### [WHAT TO WORK ON]
Range to output from the entries below: the line containing "gray L-shape: (140, 142)" through the line containing "black trapezoid: (238, 687)". Set it down exactly, ends included, nothing else.
Content starts
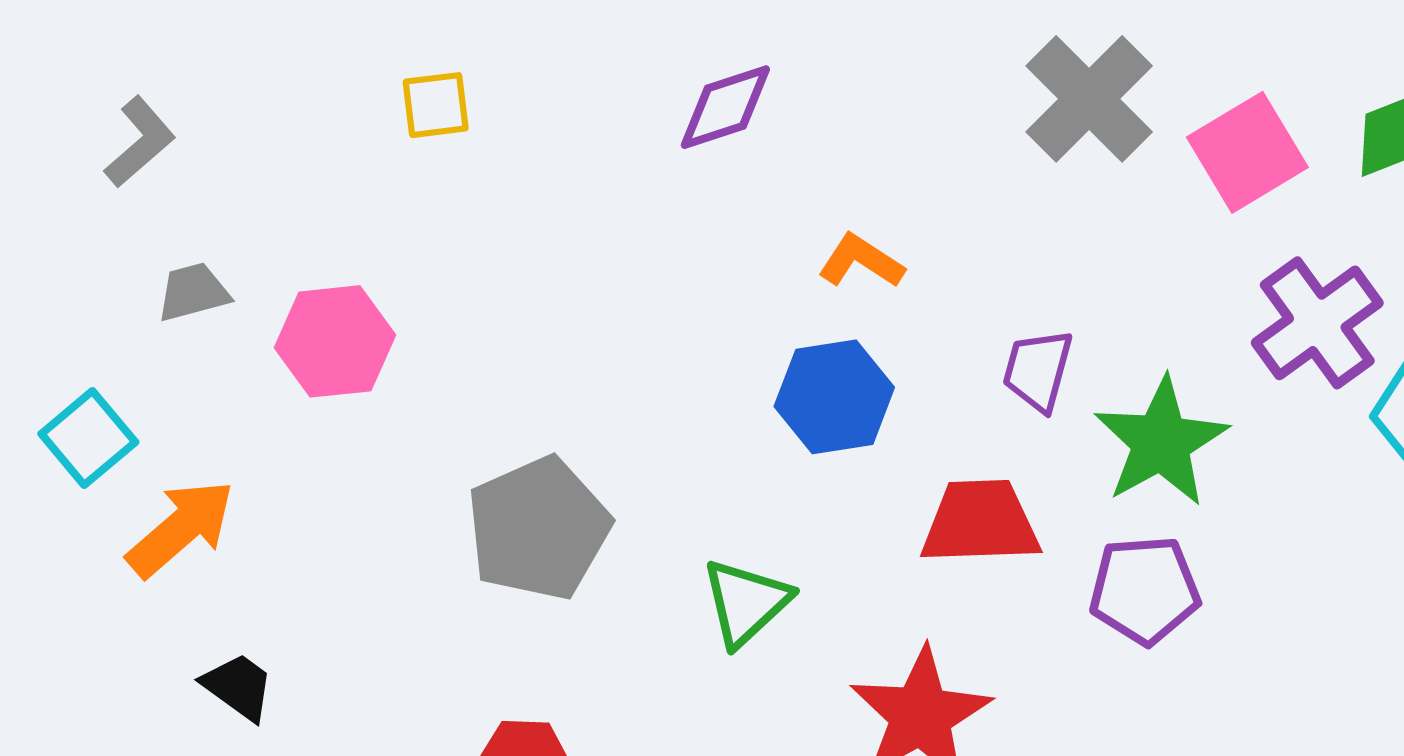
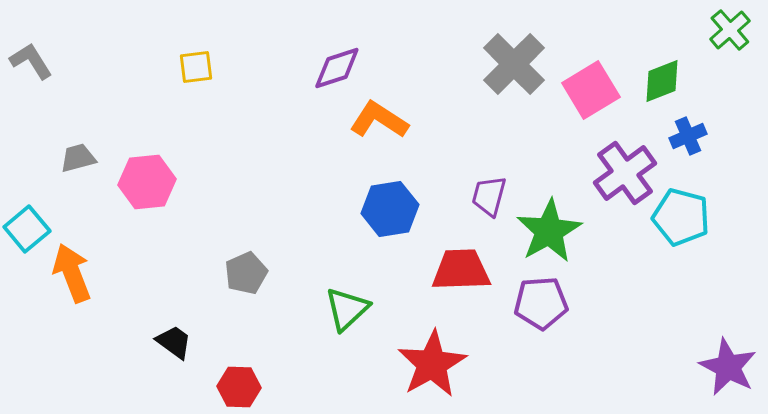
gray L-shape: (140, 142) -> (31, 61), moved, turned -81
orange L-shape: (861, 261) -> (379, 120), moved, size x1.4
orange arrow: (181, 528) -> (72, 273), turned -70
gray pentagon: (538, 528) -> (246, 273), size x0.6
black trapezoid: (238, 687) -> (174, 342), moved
Content ends
Content starts
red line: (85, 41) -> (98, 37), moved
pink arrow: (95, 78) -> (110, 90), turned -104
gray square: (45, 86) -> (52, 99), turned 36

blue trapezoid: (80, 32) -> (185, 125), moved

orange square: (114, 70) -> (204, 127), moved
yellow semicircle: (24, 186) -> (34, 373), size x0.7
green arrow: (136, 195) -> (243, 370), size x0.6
Content ends
### [REPLY TO THE TASK]
gray L-shape: (140, 142) -> (31, 61), moved, turned -81
orange L-shape: (861, 261) -> (379, 120), moved, size x1.4
orange arrow: (181, 528) -> (72, 273), turned -70
gray pentagon: (538, 528) -> (246, 273), size x0.6
black trapezoid: (238, 687) -> (174, 342), moved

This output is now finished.